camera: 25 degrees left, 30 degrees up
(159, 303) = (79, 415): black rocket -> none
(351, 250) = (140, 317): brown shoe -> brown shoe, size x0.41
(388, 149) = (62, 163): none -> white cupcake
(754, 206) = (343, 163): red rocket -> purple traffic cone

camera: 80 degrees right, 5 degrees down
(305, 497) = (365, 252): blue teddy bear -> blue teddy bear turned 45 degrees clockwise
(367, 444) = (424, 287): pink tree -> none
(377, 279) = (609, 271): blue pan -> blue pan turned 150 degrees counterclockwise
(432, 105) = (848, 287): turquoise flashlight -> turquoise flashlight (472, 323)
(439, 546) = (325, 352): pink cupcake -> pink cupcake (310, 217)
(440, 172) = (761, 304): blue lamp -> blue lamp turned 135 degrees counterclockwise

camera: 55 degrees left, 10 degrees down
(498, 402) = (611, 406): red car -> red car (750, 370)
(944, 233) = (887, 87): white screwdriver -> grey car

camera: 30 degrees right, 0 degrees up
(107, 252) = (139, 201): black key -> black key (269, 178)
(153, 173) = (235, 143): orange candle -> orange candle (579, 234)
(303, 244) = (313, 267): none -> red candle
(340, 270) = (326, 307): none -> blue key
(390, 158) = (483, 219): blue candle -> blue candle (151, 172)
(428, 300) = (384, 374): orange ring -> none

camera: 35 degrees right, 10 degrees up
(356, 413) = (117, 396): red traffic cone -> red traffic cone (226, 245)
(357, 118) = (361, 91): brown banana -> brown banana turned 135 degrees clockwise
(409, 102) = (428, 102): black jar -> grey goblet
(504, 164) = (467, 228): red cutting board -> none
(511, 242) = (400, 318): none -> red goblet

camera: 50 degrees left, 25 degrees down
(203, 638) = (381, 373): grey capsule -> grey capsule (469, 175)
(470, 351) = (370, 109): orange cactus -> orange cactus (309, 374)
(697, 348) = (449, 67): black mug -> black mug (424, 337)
------------------------------------
Requirement:
Could you copy every record above exactly as it stands?

Your solution:
camera: 25 degrees left, 30 degrees up
(159, 303) = (79, 415): black rocket -> none
(351, 250) = (140, 317): brown shoe -> brown shoe, size x0.41
(388, 149) = (62, 163): none -> white cupcake
(754, 206) = (343, 163): red rocket -> purple traffic cone

camera: 80 degrees right, 5 degrees down
(305, 497) = (365, 252): blue teddy bear -> blue teddy bear turned 45 degrees clockwise
(367, 444) = (424, 287): pink tree -> none
(377, 279) = (609, 271): blue pan -> blue pan turned 150 degrees counterclockwise
(432, 105) = (848, 287): turquoise flashlight -> turquoise flashlight (472, 323)
(439, 546) = (325, 352): pink cupcake -> pink cupcake (310, 217)
(440, 172) = (761, 304): blue lamp -> blue lamp turned 135 degrees counterclockwise

camera: 55 degrees left, 10 degrees down
(498, 402) = (611, 406): red car -> red car (750, 370)
(944, 233) = (887, 87): white screwdriver -> grey car

camera: 30 degrees right, 0 degrees up
(107, 252) = (139, 201): black key -> black key (269, 178)
(153, 173) = (235, 143): orange candle -> orange candle (579, 234)
(303, 244) = (313, 267): none -> red candle
(340, 270) = (326, 307): none -> blue key
(390, 158) = (483, 219): blue candle -> blue candle (151, 172)
(428, 300) = (384, 374): orange ring -> none

camera: 35 degrees right, 10 degrees up
(356, 413) = (117, 396): red traffic cone -> red traffic cone (226, 245)
(357, 118) = (361, 91): brown banana -> brown banana turned 135 degrees clockwise
(409, 102) = (428, 102): black jar -> grey goblet
(504, 164) = (467, 228): red cutting board -> none
(511, 242) = (400, 318): none -> red goblet

camera: 50 degrees left, 25 degrees down
(203, 638) = (381, 373): grey capsule -> grey capsule (469, 175)
(470, 351) = (370, 109): orange cactus -> orange cactus (309, 374)
(697, 348) = (449, 67): black mug -> black mug (424, 337)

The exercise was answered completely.